Work item> Filter these records by the string "flashlight", copying each line that holds it.
################
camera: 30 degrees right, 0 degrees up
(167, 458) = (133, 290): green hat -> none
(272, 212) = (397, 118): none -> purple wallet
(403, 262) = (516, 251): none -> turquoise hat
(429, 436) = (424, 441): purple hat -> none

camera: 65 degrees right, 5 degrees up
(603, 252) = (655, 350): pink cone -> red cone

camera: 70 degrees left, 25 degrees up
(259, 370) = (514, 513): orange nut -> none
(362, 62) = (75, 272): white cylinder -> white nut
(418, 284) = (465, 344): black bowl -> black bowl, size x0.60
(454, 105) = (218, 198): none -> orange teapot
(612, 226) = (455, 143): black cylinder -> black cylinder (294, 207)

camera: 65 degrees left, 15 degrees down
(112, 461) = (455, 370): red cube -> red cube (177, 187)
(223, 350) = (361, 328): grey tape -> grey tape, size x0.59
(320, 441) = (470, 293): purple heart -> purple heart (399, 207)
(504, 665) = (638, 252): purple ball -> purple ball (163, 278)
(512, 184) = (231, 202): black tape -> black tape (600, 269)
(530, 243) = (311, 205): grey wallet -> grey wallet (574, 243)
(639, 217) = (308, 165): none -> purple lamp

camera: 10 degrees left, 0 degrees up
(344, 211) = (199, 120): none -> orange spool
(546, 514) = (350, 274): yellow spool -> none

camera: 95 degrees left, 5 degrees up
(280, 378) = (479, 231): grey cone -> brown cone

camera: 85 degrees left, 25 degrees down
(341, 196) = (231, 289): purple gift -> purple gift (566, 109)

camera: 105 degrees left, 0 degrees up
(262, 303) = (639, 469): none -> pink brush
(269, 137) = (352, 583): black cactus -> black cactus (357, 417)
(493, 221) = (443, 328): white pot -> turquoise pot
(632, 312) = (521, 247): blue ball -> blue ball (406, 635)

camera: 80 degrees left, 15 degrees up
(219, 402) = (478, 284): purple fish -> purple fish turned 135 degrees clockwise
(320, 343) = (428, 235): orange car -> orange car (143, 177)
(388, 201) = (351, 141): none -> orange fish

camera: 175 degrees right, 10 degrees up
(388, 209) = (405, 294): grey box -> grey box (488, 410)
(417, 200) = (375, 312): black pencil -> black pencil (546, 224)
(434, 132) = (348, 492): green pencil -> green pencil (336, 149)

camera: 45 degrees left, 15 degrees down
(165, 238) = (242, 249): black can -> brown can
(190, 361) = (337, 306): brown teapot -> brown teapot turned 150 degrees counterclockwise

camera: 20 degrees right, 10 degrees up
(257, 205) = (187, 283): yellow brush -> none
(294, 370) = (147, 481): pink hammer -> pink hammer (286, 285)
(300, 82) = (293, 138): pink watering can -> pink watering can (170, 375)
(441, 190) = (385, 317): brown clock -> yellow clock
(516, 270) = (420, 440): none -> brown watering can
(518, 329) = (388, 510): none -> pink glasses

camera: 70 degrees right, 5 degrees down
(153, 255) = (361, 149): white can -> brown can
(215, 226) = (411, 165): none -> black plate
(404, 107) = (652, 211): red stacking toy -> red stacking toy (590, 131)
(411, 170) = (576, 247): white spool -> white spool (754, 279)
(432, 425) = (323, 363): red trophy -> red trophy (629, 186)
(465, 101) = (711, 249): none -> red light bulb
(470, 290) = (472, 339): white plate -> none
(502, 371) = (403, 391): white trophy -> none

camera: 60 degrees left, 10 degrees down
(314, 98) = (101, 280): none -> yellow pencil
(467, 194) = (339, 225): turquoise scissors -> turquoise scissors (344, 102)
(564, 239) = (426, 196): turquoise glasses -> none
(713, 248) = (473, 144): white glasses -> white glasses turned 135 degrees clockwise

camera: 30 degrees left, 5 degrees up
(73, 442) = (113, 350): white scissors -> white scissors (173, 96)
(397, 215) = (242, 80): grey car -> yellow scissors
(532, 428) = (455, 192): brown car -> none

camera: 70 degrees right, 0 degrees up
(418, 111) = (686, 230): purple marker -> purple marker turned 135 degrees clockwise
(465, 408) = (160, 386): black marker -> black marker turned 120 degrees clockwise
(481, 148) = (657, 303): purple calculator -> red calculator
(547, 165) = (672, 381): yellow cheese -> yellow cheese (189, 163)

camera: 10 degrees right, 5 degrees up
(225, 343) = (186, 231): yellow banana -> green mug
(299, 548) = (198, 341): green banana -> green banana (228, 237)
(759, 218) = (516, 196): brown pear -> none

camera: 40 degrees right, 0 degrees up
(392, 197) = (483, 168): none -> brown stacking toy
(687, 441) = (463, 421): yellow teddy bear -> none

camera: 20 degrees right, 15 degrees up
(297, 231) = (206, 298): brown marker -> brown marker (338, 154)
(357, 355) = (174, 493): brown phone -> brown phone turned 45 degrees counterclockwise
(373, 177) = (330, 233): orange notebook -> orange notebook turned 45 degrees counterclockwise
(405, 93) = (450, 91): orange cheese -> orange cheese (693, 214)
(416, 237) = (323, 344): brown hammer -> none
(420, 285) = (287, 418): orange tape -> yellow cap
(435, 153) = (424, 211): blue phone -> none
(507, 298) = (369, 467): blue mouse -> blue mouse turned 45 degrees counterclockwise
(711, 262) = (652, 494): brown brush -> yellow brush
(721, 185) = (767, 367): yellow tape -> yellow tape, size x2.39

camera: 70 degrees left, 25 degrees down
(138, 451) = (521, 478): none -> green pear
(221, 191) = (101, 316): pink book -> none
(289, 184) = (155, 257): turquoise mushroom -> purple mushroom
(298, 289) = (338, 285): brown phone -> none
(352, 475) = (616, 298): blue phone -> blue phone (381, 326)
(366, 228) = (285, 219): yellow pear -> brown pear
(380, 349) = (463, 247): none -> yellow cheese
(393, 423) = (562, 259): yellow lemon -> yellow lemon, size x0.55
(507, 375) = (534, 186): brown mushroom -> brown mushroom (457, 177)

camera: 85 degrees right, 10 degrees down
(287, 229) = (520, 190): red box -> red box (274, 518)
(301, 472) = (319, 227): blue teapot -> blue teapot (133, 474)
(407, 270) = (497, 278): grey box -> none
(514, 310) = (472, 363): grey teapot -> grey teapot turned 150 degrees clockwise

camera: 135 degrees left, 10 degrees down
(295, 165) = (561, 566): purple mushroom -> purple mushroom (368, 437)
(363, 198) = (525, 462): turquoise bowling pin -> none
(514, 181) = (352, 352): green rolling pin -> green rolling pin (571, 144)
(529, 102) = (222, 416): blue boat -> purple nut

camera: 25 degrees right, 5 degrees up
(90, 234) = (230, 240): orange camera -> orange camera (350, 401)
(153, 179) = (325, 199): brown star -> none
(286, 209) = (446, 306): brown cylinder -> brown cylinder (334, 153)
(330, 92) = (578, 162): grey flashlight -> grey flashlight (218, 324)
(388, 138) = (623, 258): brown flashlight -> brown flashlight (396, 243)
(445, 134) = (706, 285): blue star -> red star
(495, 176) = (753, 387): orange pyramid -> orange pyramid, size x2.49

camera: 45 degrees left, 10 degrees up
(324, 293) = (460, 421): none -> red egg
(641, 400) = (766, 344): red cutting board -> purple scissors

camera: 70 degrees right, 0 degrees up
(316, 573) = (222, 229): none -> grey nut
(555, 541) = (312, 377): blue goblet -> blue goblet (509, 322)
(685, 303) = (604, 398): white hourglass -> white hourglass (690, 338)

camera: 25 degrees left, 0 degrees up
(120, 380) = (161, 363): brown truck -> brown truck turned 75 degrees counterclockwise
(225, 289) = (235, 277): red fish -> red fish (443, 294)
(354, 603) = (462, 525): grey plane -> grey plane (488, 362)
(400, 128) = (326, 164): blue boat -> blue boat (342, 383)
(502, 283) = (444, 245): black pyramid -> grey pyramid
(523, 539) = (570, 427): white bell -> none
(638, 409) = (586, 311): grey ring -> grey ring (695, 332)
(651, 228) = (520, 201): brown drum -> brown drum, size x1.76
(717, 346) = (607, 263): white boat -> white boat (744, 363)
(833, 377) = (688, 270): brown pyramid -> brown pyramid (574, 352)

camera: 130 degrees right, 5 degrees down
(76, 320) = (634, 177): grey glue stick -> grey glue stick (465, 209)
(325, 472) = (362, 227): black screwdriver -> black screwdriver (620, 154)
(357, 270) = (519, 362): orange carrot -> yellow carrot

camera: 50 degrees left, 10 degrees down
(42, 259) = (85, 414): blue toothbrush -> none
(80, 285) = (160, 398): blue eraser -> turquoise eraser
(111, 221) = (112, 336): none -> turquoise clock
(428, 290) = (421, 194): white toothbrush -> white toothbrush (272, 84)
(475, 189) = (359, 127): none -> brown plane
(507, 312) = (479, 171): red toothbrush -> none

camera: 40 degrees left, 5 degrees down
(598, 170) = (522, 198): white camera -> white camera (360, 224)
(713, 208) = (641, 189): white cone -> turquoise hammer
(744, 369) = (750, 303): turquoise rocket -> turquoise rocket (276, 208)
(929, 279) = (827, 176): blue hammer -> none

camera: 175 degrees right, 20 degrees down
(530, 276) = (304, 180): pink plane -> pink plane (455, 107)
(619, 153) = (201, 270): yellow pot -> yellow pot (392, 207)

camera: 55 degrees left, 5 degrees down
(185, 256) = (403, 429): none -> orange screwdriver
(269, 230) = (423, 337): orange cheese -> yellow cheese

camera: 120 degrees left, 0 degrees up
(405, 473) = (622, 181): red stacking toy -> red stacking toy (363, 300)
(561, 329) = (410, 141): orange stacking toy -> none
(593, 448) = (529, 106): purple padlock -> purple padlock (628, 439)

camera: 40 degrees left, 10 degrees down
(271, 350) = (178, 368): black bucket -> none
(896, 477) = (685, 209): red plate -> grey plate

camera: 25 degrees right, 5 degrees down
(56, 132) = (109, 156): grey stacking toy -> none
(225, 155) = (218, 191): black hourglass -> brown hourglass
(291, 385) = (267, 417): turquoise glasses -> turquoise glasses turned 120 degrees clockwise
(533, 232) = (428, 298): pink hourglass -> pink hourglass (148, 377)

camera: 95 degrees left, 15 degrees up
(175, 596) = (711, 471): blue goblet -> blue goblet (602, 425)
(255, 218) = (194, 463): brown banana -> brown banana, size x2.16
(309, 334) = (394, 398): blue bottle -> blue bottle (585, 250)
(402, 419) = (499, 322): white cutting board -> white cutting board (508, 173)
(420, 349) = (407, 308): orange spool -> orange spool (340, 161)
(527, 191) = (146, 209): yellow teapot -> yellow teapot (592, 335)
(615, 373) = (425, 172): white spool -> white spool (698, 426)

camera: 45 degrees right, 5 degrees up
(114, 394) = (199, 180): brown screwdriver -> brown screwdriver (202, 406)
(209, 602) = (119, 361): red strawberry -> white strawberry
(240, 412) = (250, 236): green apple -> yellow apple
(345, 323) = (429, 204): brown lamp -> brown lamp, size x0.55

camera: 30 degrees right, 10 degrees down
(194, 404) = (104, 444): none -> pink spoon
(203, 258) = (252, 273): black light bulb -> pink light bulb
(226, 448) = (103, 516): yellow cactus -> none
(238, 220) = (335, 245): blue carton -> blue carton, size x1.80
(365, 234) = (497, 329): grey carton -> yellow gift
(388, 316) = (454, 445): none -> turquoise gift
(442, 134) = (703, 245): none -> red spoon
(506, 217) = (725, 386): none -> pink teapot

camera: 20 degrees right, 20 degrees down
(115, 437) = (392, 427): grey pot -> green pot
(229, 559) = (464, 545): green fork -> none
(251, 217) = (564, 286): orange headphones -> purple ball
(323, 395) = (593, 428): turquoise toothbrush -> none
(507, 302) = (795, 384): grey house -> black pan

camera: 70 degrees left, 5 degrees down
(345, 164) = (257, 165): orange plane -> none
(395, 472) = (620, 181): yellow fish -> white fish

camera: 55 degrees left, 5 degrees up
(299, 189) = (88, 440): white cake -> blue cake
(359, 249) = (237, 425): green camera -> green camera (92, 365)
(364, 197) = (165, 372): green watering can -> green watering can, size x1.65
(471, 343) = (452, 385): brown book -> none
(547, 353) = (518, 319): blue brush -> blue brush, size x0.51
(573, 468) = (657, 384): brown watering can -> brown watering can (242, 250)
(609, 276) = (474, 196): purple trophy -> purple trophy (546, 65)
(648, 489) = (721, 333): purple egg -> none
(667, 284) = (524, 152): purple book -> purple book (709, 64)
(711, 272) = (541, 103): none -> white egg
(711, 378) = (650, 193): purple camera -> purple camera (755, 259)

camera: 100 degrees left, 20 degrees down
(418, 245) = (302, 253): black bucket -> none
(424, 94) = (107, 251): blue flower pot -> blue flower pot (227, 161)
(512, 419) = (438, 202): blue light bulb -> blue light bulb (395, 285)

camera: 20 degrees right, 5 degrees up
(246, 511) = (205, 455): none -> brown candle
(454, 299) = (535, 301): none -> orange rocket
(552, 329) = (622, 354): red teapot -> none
################
Your response>
(330, 92) = (578, 162): grey flashlight -> grey flashlight (218, 324)
(388, 138) = (623, 258): brown flashlight -> brown flashlight (396, 243)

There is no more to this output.